→ **Assigned task**: All records should be written out again exactly.

→ **Data supplied**:
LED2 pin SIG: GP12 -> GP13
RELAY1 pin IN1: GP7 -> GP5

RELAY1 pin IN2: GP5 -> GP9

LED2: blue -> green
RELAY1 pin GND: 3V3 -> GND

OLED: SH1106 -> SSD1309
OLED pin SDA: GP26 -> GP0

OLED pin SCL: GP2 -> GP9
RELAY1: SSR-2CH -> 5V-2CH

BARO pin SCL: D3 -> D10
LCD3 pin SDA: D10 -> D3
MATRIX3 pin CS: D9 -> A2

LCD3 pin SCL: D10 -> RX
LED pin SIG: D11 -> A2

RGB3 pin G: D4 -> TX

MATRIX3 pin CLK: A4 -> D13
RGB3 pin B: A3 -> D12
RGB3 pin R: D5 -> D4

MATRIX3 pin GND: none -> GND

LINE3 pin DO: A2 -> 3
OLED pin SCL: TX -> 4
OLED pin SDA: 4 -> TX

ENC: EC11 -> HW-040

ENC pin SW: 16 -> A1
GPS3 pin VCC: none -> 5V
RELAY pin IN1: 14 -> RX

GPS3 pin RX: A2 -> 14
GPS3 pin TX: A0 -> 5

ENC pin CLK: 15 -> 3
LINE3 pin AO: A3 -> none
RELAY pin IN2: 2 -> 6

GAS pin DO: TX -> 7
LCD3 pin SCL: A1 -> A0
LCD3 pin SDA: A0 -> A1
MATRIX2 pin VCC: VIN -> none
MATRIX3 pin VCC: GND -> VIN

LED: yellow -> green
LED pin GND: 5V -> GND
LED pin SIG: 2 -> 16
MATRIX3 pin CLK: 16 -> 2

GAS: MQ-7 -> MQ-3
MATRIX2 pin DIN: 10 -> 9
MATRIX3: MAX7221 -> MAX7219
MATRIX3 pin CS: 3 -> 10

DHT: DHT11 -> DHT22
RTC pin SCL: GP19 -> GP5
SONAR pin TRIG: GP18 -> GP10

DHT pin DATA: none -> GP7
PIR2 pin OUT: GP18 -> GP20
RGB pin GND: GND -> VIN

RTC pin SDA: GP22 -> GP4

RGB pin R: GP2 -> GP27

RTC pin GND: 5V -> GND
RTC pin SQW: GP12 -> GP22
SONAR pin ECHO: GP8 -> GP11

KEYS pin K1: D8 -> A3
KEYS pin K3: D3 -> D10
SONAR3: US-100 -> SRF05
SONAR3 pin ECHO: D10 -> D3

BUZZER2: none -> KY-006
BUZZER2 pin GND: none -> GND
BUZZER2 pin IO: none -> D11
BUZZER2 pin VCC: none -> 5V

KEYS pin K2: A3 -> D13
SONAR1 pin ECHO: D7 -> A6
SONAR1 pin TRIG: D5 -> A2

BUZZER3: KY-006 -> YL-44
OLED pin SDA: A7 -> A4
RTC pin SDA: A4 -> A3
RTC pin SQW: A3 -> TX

→ **Answer below**:
LED2 pin SIG: GP12 -> GP13
RELAY1 pin IN1: GP7 -> GP5

RELAY1 pin IN2: GP5 -> GP9

LED2: blue -> green
RELAY1 pin GND: 3V3 -> GND

OLED: SH1106 -> SSD1309
OLED pin SDA: GP26 -> GP0

OLED pin SCL: GP2 -> GP9
RELAY1: SSR-2CH -> 5V-2CH

BARO pin SCL: D3 -> D10
LCD3 pin SDA: D10 -> D3
MATRIX3 pin CS: D9 -> A2

LCD3 pin SCL: D10 -> RX
LED pin SIG: D11 -> A2

RGB3 pin G: D4 -> TX

MATRIX3 pin CLK: A4 -> D13
RGB3 pin B: A3 -> D12
RGB3 pin R: D5 -> D4

MATRIX3 pin GND: none -> GND

LINE3 pin DO: A2 -> 3
OLED pin SCL: TX -> 4
OLED pin SDA: 4 -> TX

ENC: EC11 -> HW-040

ENC pin SW: 16 -> A1
GPS3 pin VCC: none -> 5V
RELAY pin IN1: 14 -> RX

GPS3 pin RX: A2 -> 14
GPS3 pin TX: A0 -> 5

ENC pin CLK: 15 -> 3
LINE3 pin AO: A3 -> none
RELAY pin IN2: 2 -> 6

GAS pin DO: TX -> 7
LCD3 pin SCL: A1 -> A0
LCD3 pin SDA: A0 -> A1
MATRIX2 pin VCC: VIN -> none
MATRIX3 pin VCC: GND -> VIN

LED: yellow -> green
LED pin GND: 5V -> GND
LED pin SIG: 2 -> 16
MATRIX3 pin CLK: 16 -> 2

GAS: MQ-7 -> MQ-3
MATRIX2 pin DIN: 10 -> 9
MATRIX3: MAX7221 -> MAX7219
MATRIX3 pin CS: 3 -> 10

DHT: DHT11 -> DHT22
RTC pin SCL: GP19 -> GP5
SONAR pin TRIG: GP18 -> GP10

DHT pin DATA: none -> GP7
PIR2 pin OUT: GP18 -> GP20
RGB pin GND: GND -> VIN

RTC pin SDA: GP22 -> GP4

RGB pin R: GP2 -> GP27

RTC pin GND: 5V -> GND
RTC pin SQW: GP12 -> GP22
SONAR pin ECHO: GP8 -> GP11

KEYS pin K1: D8 -> A3
KEYS pin K3: D3 -> D10
SONAR3: US-100 -> SRF05
SONAR3 pin ECHO: D10 -> D3

BUZZER2: none -> KY-006
BUZZER2 pin GND: none -> GND
BUZZER2 pin IO: none -> D11
BUZZER2 pin VCC: none -> 5V

KEYS pin K2: A3 -> D13
SONAR1 pin ECHO: D7 -> A6
SONAR1 pin TRIG: D5 -> A2

BUZZER3: KY-006 -> YL-44
OLED pin SDA: A7 -> A4
RTC pin SDA: A4 -> A3
RTC pin SQW: A3 -> TX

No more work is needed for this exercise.